- _EXERCISE BRIEF_: Search the material for the word "orange" and report each line where it turns up.

- _RECORDS TO USE_:
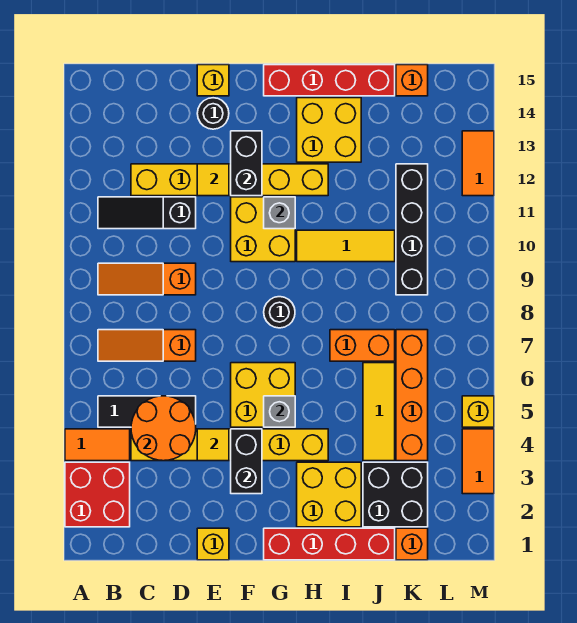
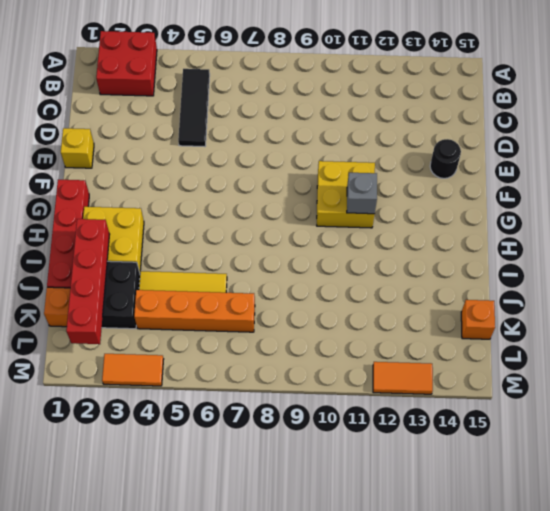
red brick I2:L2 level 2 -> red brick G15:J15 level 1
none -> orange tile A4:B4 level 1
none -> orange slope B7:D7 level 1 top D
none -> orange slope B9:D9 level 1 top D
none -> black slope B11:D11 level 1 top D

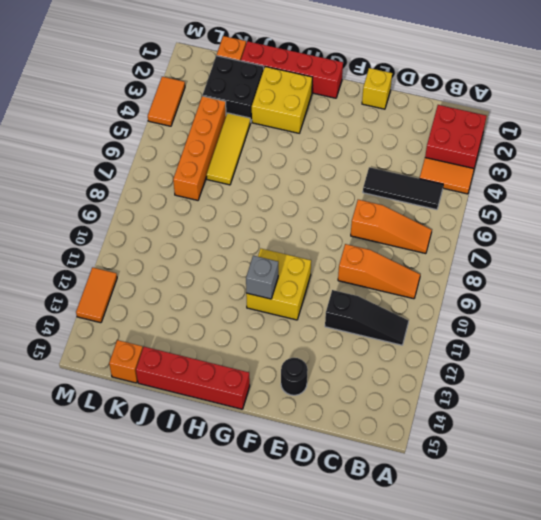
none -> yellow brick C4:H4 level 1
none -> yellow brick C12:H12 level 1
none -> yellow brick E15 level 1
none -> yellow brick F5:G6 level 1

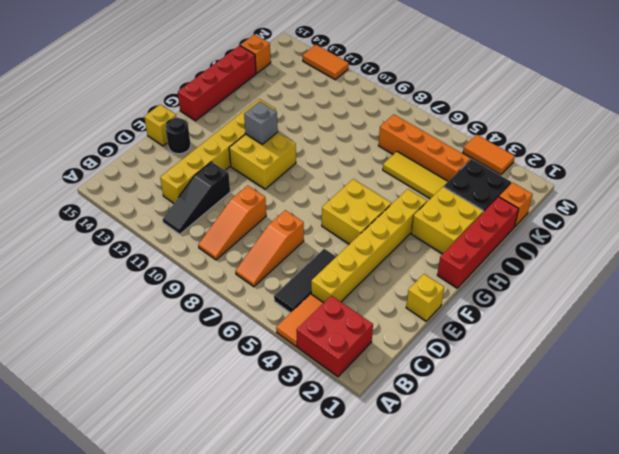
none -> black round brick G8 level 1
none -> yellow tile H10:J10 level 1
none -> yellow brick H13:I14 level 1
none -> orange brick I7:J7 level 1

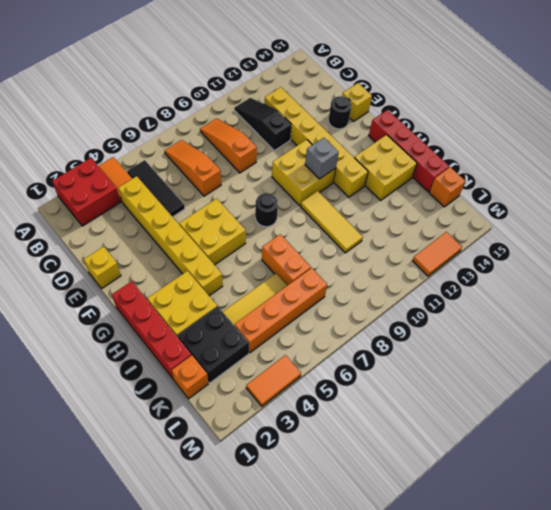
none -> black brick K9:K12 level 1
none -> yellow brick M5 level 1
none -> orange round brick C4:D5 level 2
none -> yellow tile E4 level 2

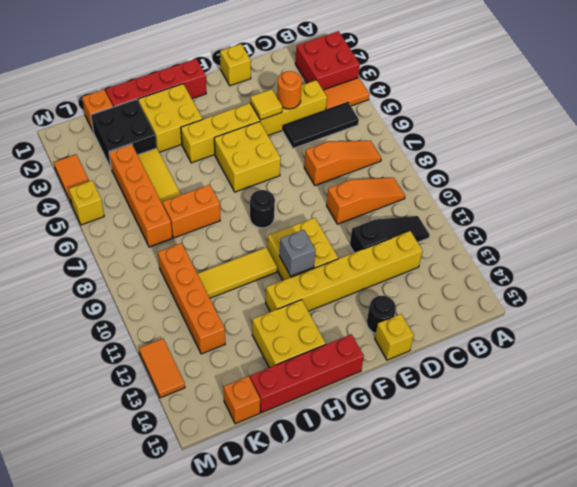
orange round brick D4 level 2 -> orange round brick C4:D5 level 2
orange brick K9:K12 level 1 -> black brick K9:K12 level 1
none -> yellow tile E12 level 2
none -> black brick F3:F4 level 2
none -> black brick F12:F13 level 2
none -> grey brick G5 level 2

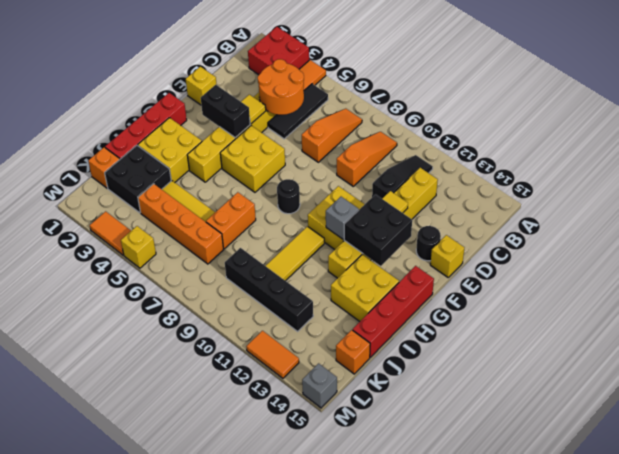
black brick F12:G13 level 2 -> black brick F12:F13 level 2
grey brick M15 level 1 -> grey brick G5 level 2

- _TASK SOLUTION_:
none -> orange tile A4:B4 level 1
none -> orange slope B7:D7 level 1 top D
none -> orange slope B9:D9 level 1 top D
none -> orange brick I7:J7 level 1
none -> orange round brick C4:D5 level 2
orange round brick D4 level 2 -> orange round brick C4:D5 level 2
orange brick K9:K12 level 1 -> black brick K9:K12 level 1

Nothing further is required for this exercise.